■ Task to carry out:
Because the lines must stay identical, write out the data without changing anything.

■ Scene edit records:
__________

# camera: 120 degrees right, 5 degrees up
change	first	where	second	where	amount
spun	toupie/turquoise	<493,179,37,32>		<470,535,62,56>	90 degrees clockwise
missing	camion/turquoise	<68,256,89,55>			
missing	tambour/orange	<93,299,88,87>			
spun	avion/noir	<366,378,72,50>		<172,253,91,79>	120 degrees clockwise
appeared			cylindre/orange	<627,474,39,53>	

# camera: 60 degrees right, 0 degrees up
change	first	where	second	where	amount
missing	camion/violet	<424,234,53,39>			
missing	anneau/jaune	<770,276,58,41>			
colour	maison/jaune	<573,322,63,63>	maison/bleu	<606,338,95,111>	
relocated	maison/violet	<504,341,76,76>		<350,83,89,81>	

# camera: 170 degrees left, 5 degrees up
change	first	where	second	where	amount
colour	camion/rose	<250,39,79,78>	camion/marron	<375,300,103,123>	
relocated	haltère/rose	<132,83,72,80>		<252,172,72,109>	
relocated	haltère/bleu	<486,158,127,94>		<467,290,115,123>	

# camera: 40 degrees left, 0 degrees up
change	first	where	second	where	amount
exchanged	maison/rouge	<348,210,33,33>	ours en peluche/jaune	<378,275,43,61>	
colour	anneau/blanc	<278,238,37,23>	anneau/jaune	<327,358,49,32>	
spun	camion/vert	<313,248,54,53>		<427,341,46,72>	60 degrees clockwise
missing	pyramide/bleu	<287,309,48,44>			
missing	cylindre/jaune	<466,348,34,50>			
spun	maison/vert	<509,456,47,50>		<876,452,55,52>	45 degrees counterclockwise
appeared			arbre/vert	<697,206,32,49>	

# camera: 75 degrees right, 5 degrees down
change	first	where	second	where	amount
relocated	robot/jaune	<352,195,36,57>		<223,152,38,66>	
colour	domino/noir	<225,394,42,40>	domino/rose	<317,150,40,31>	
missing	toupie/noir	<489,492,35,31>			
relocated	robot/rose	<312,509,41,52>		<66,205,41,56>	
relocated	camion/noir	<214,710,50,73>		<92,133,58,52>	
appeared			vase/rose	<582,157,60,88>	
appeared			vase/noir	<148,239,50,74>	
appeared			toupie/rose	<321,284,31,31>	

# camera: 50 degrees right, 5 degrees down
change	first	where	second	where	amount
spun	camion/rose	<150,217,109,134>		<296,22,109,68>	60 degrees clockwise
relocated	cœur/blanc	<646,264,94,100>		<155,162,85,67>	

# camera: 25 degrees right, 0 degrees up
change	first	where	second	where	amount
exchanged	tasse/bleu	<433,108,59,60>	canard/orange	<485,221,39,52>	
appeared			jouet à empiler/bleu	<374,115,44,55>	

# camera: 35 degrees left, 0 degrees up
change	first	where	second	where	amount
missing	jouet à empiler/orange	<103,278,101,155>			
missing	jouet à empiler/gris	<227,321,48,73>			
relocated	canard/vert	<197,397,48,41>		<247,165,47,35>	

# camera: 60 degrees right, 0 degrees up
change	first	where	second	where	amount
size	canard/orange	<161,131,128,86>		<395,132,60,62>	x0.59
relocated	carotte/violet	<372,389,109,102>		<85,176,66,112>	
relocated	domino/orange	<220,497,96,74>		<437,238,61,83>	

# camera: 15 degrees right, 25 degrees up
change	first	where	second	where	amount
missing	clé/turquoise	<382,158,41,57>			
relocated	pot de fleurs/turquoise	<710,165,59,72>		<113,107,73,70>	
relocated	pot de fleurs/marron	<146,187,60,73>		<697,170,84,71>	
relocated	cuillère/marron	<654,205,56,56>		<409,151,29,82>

__________

■ Response below:
# camera: 120 degrees right, 5 degrees up
change	first	where	second	where	amount
spun	toupie/turquoise	<493,179,37,32>		<470,535,62,56>	90 degrees clockwise
missing	camion/turquoise	<68,256,89,55>			
missing	tambour/orange	<93,299,88,87>			
spun	avion/noir	<366,378,72,50>		<172,253,91,79>	120 degrees clockwise
appeared			cylindre/orange	<627,474,39,53>	

# camera: 60 degrees right, 0 degrees up
change	first	where	second	where	amount
missing	camion/violet	<424,234,53,39>			
missing	anneau/jaune	<770,276,58,41>			
colour	maison/jaune	<573,322,63,63>	maison/bleu	<606,338,95,111>	
relocated	maison/violet	<504,341,76,76>		<350,83,89,81>	

# camera: 170 degrees left, 5 degrees up
change	first	where	second	where	amount
colour	camion/rose	<250,39,79,78>	camion/marron	<375,300,103,123>	
relocated	haltère/rose	<132,83,72,80>		<252,172,72,109>	
relocated	haltère/bleu	<486,158,127,94>		<467,290,115,123>	

# camera: 40 degrees left, 0 degrees up
change	first	where	second	where	amount
exchanged	maison/rouge	<348,210,33,33>	ours en peluche/jaune	<378,275,43,61>	
colour	anneau/blanc	<278,238,37,23>	anneau/jaune	<327,358,49,32>	
spun	camion/vert	<313,248,54,53>		<427,341,46,72>	60 degrees clockwise
missing	pyramide/bleu	<287,309,48,44>			
missing	cylindre/jaune	<466,348,34,50>			
spun	maison/vert	<509,456,47,50>		<876,452,55,52>	45 degrees counterclockwise
appeared			arbre/vert	<697,206,32,49>	

# camera: 75 degrees right, 5 degrees down
change	first	where	second	where	amount
relocated	robot/jaune	<352,195,36,57>		<223,152,38,66>	
colour	domino/noir	<225,394,42,40>	domino/rose	<317,150,40,31>	
missing	toupie/noir	<489,492,35,31>			
relocated	robot/rose	<312,509,41,52>		<66,205,41,56>	
relocated	camion/noir	<214,710,50,73>		<92,133,58,52>	
appeared			vase/rose	<582,157,60,88>	
appeared			vase/noir	<148,239,50,74>	
appeared			toupie/rose	<321,284,31,31>	

# camera: 50 degrees right, 5 degrees down
change	first	where	second	where	amount
spun	camion/rose	<150,217,109,134>		<296,22,109,68>	60 degrees clockwise
relocated	cœur/blanc	<646,264,94,100>		<155,162,85,67>	

# camera: 25 degrees right, 0 degrees up
change	first	where	second	where	amount
exchanged	tasse/bleu	<433,108,59,60>	canard/orange	<485,221,39,52>	
appeared			jouet à empiler/bleu	<374,115,44,55>	

# camera: 35 degrees left, 0 degrees up
change	first	where	second	where	amount
missing	jouet à empiler/orange	<103,278,101,155>			
missing	jouet à empiler/gris	<227,321,48,73>			
relocated	canard/vert	<197,397,48,41>		<247,165,47,35>	

# camera: 60 degrees right, 0 degrees up
change	first	where	second	where	amount
size	canard/orange	<161,131,128,86>		<395,132,60,62>	x0.59
relocated	carotte/violet	<372,389,109,102>		<85,176,66,112>	
relocated	domino/orange	<220,497,96,74>		<437,238,61,83>	

# camera: 15 degrees right, 25 degrees up
change	first	where	second	where	amount
missing	clé/turquoise	<382,158,41,57>			
relocated	pot de fleurs/turquoise	<710,165,59,72>		<113,107,73,70>	
relocated	pot de fleurs/marron	<146,187,60,73>		<697,170,84,71>	
relocated	cuillère/marron	<654,205,56,56>		<409,151,29,82>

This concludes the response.